- [What is needed]
Find each of the lines below containing the string "that", with case counting, and copy every such line in full.

(Lines of spatial reasoning questions)
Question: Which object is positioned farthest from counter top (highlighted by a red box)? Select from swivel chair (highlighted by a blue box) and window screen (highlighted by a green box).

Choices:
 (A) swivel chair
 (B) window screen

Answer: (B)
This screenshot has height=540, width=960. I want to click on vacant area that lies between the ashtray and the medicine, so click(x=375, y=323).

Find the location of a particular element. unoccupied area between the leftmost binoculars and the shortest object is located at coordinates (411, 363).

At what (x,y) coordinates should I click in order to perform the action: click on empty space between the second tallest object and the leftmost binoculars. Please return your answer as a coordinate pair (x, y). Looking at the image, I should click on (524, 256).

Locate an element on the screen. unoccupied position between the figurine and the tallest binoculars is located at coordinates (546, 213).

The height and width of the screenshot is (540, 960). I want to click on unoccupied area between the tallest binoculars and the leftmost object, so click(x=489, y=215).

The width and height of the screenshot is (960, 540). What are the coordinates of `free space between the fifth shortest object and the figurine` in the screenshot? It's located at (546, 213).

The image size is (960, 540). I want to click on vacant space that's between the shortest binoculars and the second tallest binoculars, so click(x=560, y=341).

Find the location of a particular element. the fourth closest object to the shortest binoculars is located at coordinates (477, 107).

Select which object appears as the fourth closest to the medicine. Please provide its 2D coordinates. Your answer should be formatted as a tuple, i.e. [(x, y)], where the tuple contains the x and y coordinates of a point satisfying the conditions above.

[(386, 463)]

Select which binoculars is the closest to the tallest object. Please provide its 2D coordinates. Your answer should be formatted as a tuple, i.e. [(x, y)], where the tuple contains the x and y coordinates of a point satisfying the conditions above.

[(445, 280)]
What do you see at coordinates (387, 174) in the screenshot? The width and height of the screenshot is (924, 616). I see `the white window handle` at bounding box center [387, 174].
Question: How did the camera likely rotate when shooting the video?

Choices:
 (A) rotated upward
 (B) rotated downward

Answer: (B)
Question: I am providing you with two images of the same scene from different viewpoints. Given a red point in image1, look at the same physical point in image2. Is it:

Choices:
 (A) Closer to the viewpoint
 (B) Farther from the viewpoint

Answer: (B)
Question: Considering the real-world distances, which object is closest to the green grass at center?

- [Reply]
This screenshot has height=540, width=960. I want to click on vacant area that lies between the ashtray and the medicine, so click(x=375, y=323).
The image size is (960, 540). I want to click on vacant space that's between the shortest binoculars and the second tallest binoculars, so click(x=560, y=341).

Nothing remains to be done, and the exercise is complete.